Your assignment:
Throughout the entries below, report every line where "green" is found.
*** Opening of Working data ***
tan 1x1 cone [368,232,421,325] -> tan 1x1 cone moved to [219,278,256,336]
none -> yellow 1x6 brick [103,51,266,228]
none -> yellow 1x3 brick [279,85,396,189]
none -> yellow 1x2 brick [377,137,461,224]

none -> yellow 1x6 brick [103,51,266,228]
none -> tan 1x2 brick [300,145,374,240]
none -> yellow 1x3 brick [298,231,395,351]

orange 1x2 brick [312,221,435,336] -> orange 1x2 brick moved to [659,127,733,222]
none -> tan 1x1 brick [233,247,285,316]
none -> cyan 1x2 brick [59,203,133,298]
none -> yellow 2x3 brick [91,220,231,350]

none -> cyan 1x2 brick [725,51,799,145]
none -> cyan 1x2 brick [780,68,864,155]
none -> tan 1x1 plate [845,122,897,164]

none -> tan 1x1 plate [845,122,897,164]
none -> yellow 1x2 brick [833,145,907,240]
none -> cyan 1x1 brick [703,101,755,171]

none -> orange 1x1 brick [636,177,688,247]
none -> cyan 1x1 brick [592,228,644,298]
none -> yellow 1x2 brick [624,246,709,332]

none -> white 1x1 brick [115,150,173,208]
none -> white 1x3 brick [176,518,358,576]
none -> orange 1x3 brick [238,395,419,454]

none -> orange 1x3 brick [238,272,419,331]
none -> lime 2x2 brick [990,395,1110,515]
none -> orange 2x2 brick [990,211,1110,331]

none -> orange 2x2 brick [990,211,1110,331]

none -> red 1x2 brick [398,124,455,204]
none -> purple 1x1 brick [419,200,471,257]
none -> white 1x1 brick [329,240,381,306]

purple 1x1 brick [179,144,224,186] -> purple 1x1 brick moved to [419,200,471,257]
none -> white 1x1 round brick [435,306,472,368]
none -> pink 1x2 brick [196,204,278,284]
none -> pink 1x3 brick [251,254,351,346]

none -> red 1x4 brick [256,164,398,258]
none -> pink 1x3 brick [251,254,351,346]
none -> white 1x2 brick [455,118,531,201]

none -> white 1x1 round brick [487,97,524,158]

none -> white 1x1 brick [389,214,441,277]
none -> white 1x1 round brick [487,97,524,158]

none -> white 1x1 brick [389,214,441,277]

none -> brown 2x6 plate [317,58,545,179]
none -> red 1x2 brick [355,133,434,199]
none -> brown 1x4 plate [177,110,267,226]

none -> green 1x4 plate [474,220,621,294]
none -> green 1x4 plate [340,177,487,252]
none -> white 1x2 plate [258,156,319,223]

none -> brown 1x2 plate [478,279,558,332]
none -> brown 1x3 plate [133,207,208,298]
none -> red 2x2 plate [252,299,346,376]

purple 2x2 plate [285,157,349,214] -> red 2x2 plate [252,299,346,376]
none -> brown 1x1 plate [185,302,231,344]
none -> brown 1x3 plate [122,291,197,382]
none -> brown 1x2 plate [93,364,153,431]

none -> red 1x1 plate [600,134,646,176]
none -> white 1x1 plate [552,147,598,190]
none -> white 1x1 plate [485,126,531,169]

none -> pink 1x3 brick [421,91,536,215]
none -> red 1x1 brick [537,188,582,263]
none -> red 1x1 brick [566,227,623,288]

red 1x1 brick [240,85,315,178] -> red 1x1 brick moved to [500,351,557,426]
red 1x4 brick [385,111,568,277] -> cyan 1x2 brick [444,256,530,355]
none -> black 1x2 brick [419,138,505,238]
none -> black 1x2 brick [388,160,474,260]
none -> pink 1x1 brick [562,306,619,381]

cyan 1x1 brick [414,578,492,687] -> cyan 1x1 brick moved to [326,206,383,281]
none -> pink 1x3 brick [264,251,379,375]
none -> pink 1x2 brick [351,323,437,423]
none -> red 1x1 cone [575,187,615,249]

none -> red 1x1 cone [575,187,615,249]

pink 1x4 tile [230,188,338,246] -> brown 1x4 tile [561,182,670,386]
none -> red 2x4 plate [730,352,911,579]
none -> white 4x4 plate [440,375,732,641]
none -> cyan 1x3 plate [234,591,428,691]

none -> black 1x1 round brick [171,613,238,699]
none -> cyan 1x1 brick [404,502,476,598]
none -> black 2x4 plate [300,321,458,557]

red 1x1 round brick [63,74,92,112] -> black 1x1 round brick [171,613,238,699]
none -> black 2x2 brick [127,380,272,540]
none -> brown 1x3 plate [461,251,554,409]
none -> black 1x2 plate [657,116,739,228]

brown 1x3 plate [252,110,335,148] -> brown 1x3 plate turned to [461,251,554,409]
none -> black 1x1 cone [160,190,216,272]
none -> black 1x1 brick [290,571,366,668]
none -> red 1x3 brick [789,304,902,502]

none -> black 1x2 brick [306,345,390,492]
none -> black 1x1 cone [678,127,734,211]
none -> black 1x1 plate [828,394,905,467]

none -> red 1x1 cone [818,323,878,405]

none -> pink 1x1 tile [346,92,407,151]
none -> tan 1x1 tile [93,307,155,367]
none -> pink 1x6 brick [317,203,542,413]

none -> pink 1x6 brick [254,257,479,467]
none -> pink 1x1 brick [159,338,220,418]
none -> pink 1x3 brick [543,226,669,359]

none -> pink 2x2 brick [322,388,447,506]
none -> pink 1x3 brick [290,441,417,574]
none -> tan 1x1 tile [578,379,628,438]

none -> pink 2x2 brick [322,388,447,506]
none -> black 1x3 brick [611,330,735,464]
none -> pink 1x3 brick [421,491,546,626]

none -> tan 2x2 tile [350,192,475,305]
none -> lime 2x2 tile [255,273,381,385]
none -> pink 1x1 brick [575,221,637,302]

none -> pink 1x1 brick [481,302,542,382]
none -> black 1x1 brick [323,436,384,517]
*** Close of Working data ***
Answer to this exercise:
none -> green 1x4 plate [474,220,621,294]
none -> green 1x4 plate [340,177,487,252]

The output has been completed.